* Instruction:
Pull out every movement and rotation line from the rows below and reproduce each one word for word, dropping the picture lines.

Stored records:
-=-=-
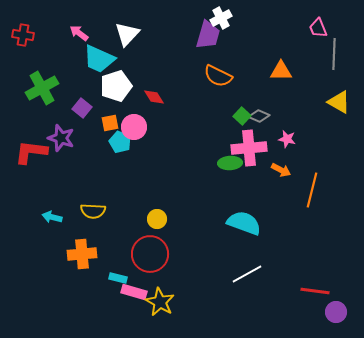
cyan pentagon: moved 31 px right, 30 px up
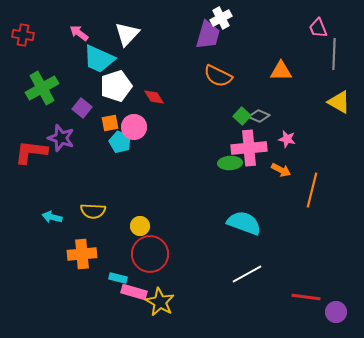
yellow circle: moved 17 px left, 7 px down
red line: moved 9 px left, 6 px down
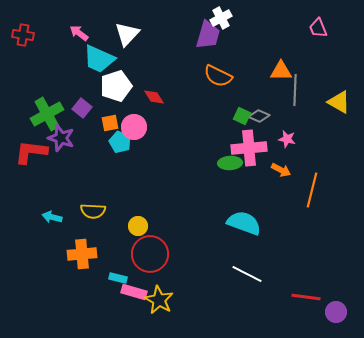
gray line: moved 39 px left, 36 px down
green cross: moved 5 px right, 26 px down
green square: rotated 18 degrees counterclockwise
yellow circle: moved 2 px left
white line: rotated 56 degrees clockwise
yellow star: moved 1 px left, 2 px up
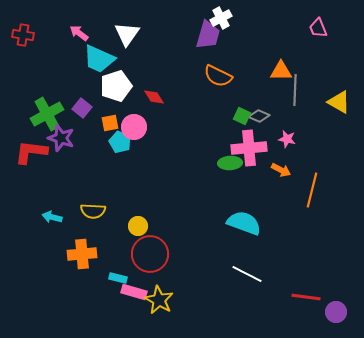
white triangle: rotated 8 degrees counterclockwise
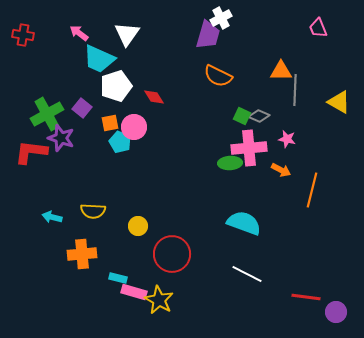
red circle: moved 22 px right
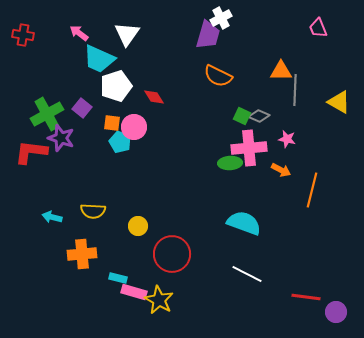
orange square: moved 2 px right; rotated 18 degrees clockwise
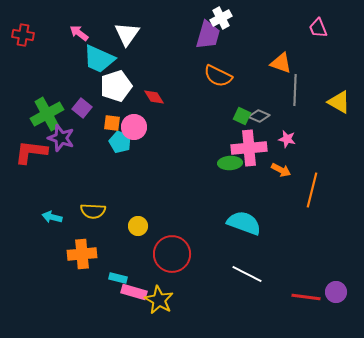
orange triangle: moved 8 px up; rotated 20 degrees clockwise
purple circle: moved 20 px up
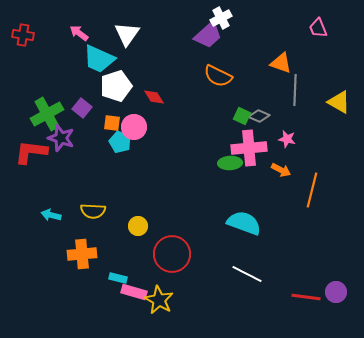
purple trapezoid: rotated 32 degrees clockwise
cyan arrow: moved 1 px left, 2 px up
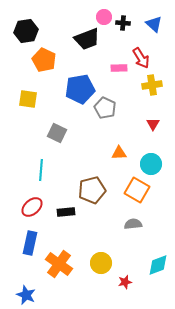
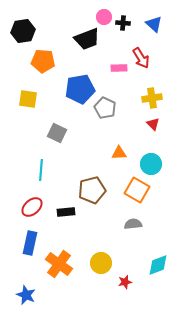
black hexagon: moved 3 px left
orange pentagon: moved 1 px left, 1 px down; rotated 20 degrees counterclockwise
yellow cross: moved 13 px down
red triangle: rotated 16 degrees counterclockwise
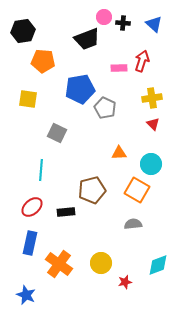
red arrow: moved 1 px right, 3 px down; rotated 130 degrees counterclockwise
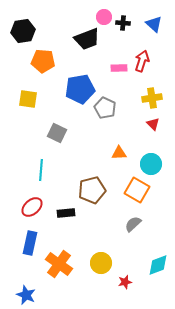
black rectangle: moved 1 px down
gray semicircle: rotated 36 degrees counterclockwise
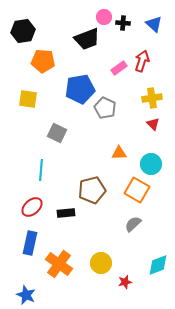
pink rectangle: rotated 35 degrees counterclockwise
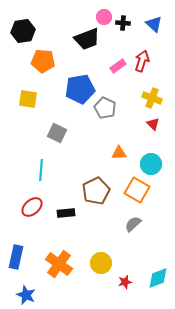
pink rectangle: moved 1 px left, 2 px up
yellow cross: rotated 30 degrees clockwise
brown pentagon: moved 4 px right, 1 px down; rotated 12 degrees counterclockwise
blue rectangle: moved 14 px left, 14 px down
cyan diamond: moved 13 px down
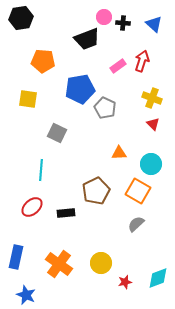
black hexagon: moved 2 px left, 13 px up
orange square: moved 1 px right, 1 px down
gray semicircle: moved 3 px right
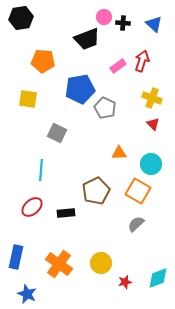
blue star: moved 1 px right, 1 px up
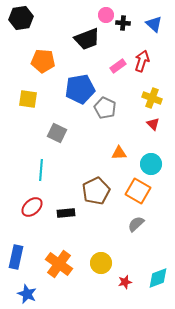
pink circle: moved 2 px right, 2 px up
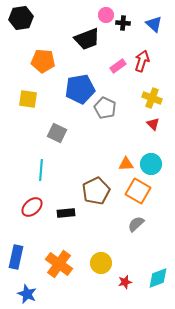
orange triangle: moved 7 px right, 11 px down
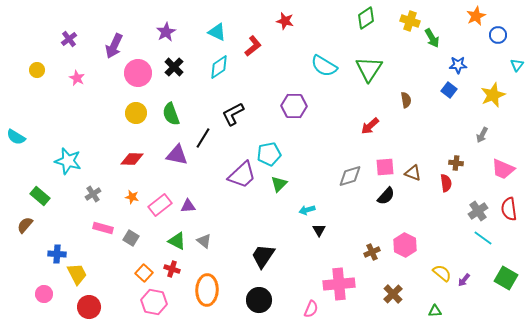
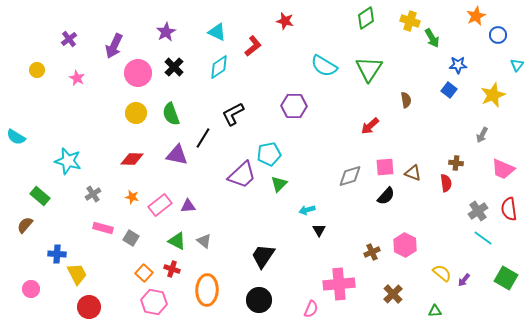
pink circle at (44, 294): moved 13 px left, 5 px up
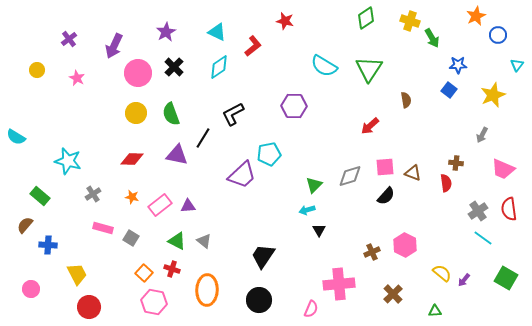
green triangle at (279, 184): moved 35 px right, 1 px down
blue cross at (57, 254): moved 9 px left, 9 px up
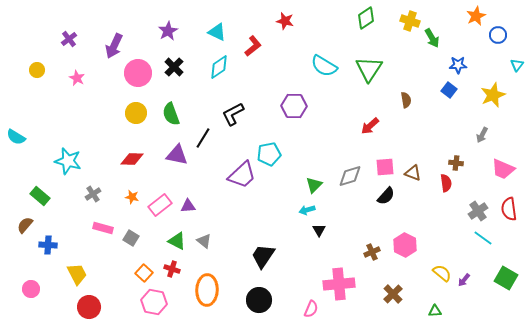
-=-=-
* Written answer:
cyan pentagon: moved 31 px right, 30 px up
yellow circle: moved 17 px left, 7 px down
red line: moved 9 px left, 6 px down
gray line: moved 39 px left, 36 px down
green cross: moved 5 px right, 26 px down
green square: rotated 18 degrees counterclockwise
yellow circle: moved 2 px left
white line: rotated 56 degrees clockwise
yellow star: moved 1 px left, 2 px up
white triangle: rotated 8 degrees counterclockwise
red circle: moved 22 px right
orange square: moved 2 px right; rotated 18 degrees clockwise
orange triangle: moved 8 px up; rotated 20 degrees clockwise
purple circle: moved 20 px up
purple trapezoid: rotated 32 degrees clockwise
cyan arrow: moved 1 px left, 2 px up
black hexagon: moved 3 px left
orange pentagon: moved 1 px left, 1 px down; rotated 20 degrees counterclockwise
yellow cross: moved 13 px down
red triangle: rotated 16 degrees counterclockwise
red arrow: moved 1 px right, 3 px down; rotated 130 degrees counterclockwise
black rectangle: moved 1 px down
gray semicircle: rotated 36 degrees counterclockwise
pink rectangle: rotated 35 degrees counterclockwise
pink rectangle: moved 1 px left, 2 px up
yellow cross: rotated 30 degrees clockwise
brown pentagon: moved 4 px right, 1 px down; rotated 12 degrees counterclockwise
blue rectangle: moved 14 px left, 14 px down
cyan diamond: moved 13 px down
black hexagon: moved 2 px left, 13 px up
orange square: moved 1 px right, 1 px down
gray semicircle: moved 3 px right
blue star: moved 1 px right, 1 px up
pink circle: moved 2 px right, 2 px up
orange triangle: moved 7 px right, 11 px down
pink circle at (44, 294): moved 13 px left, 5 px up
green triangle at (279, 184): moved 35 px right, 1 px down
blue cross at (57, 254): moved 9 px left, 9 px up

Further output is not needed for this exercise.